■ **Exercise**: Report how many lines of the data below contain "colour". Give nothing besides the number.

■ **Input for this task**:
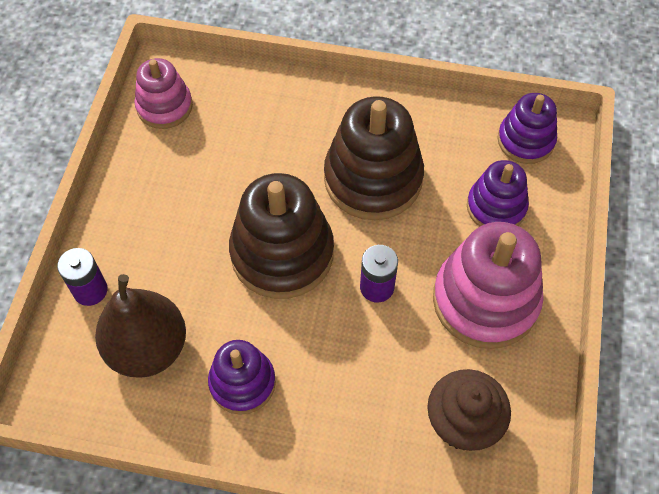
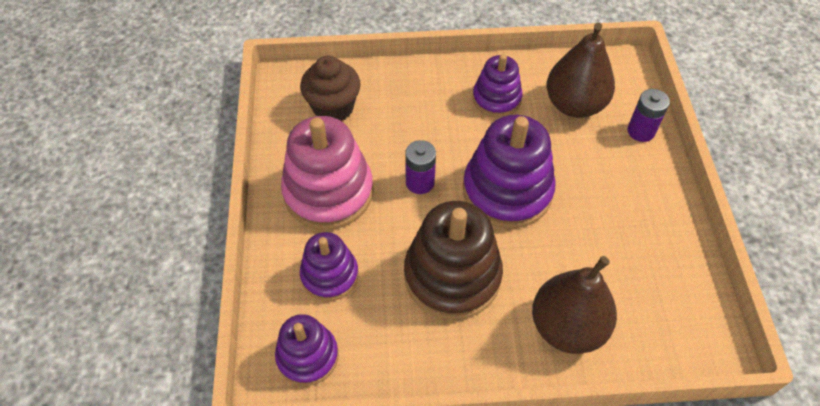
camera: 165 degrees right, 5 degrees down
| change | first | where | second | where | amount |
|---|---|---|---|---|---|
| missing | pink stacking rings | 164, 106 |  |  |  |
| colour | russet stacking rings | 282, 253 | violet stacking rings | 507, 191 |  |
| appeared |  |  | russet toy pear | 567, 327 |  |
--
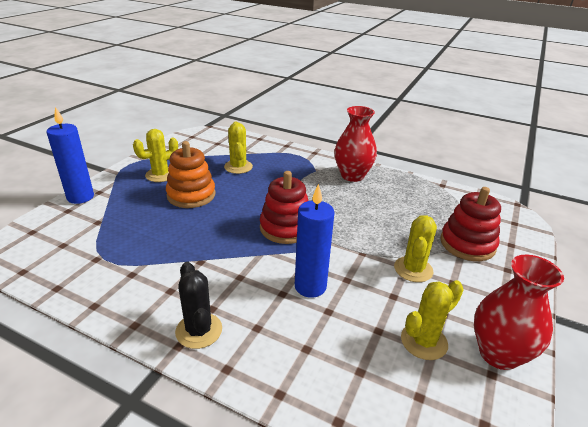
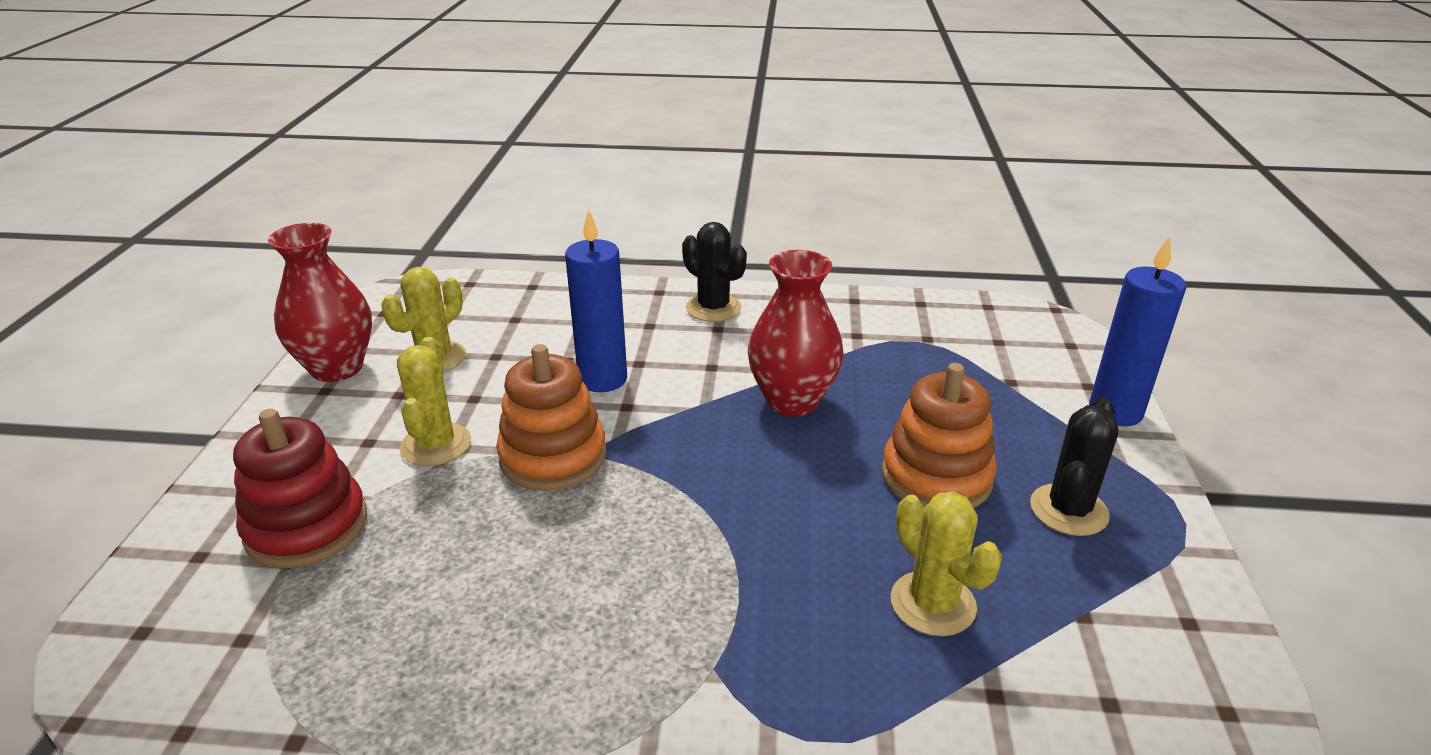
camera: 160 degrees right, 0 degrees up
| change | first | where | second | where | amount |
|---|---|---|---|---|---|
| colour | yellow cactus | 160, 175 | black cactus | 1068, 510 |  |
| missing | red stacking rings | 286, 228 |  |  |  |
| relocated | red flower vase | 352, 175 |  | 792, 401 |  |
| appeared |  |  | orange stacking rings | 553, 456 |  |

■ **Finished exercise**: 2